### [Aim of the exercise]
Transcribe every line from the one containing "(406, 171) = (85, 276): none" to the end of the listing, exactly as written, and leave out the pictures.

### [Provided entries]
◆ ◆ ◆ ◆ ◆ ◆ ◆

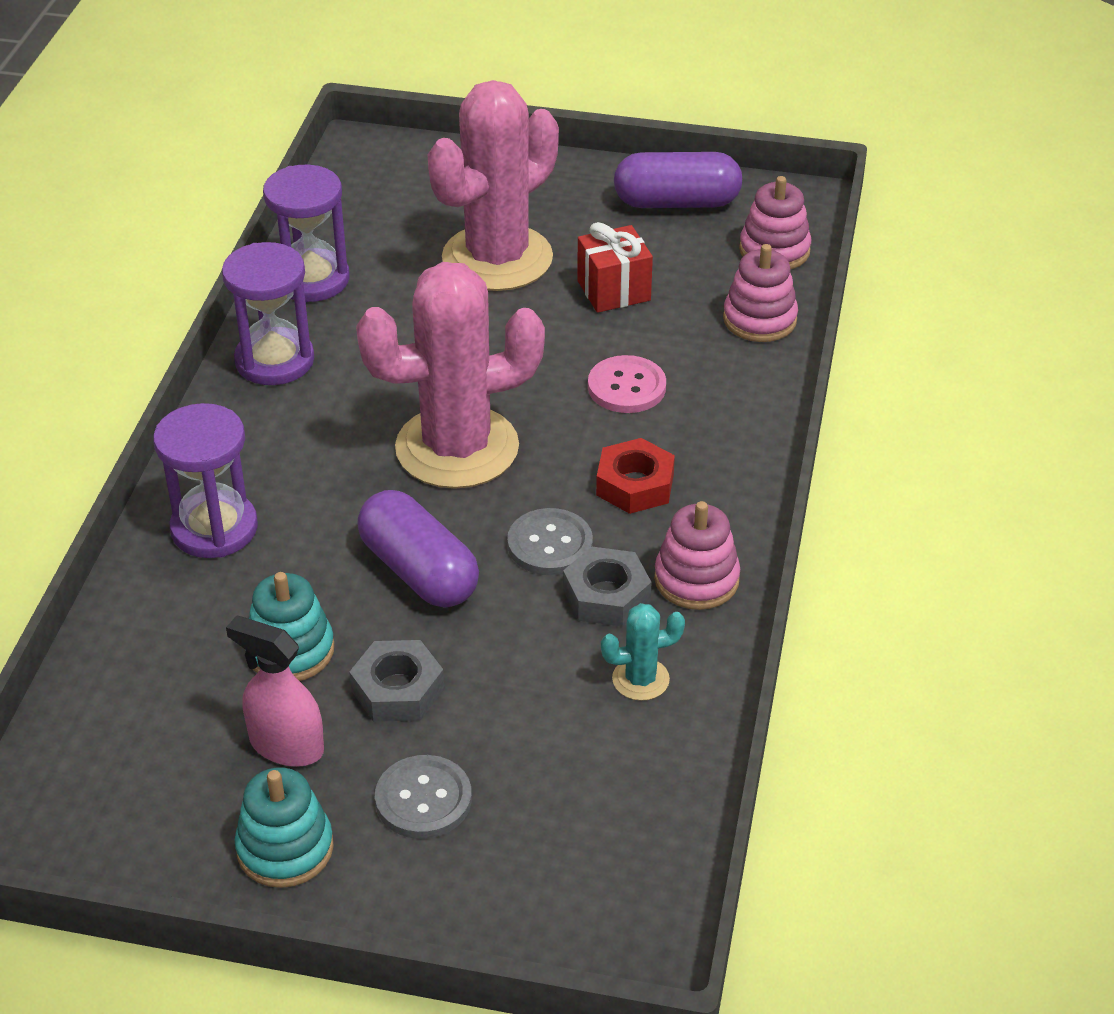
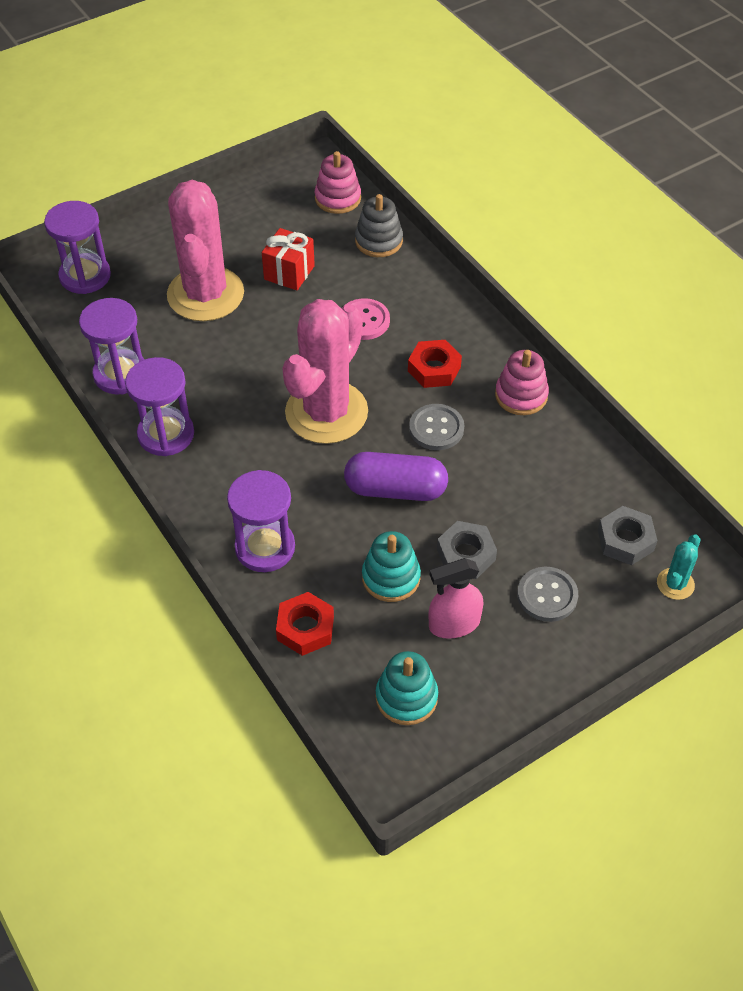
camera: 45 degrees left, 10 degrees up
(143, 630) = (305, 628): none -> red nut
(285, 848) = (521, 671): turquoise stacking toy -> turquoise stacking toy (406, 697)
(406, 171) = (85, 276): none -> purple hourglass
(606, 595) = (494, 434): grey nut -> grey nut (625, 540)
(640, 679) = (560, 462): turquoise cactus -> turquoise cactus (675, 584)
(676, 202) = (256, 202): purple capsule -> none
(759, 319) = (378, 241): pink stacking toy -> grey stacking toy

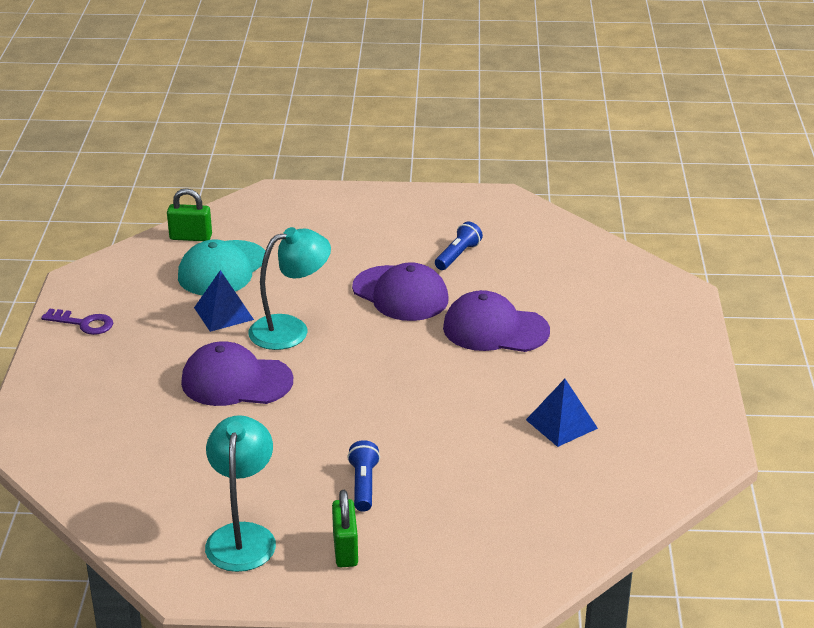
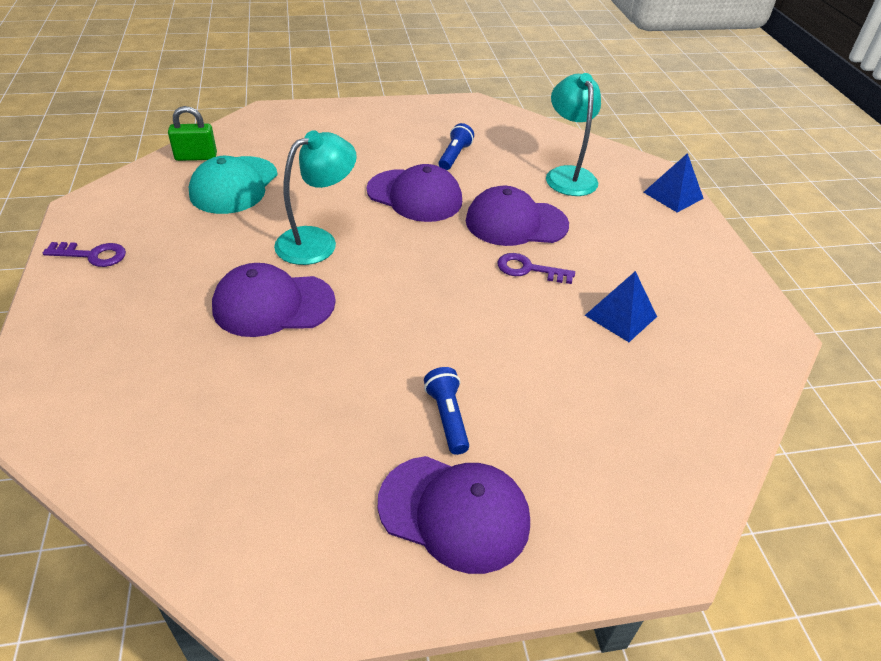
camera: 15 degrees left, 10 degrees up
(224, 313) = (244, 230): blue pyramid -> blue pyramid (673, 195)
(242, 536) = (325, 512): turquoise lamp -> turquoise lamp (568, 175)
(345, 549) = (454, 512): green padlock -> purple cap
(489, 374) = (529, 269): none -> purple key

◆ ◆ ◆ ◆ ◆ ◆ ◆

### [Answer space]
(406, 171) = (85, 276): none -> purple hourglass
(606, 595) = (494, 434): grey nut -> grey nut (625, 540)
(640, 679) = (560, 462): turquoise cactus -> turquoise cactus (675, 584)
(676, 202) = (256, 202): purple capsule -> none
(759, 319) = (378, 241): pink stacking toy -> grey stacking toy

camera: 15 degrees left, 10 degrees up
(224, 313) = (244, 230): blue pyramid -> blue pyramid (673, 195)
(242, 536) = (325, 512): turquoise lamp -> turquoise lamp (568, 175)
(345, 549) = (454, 512): green padlock -> purple cap
(489, 374) = (529, 269): none -> purple key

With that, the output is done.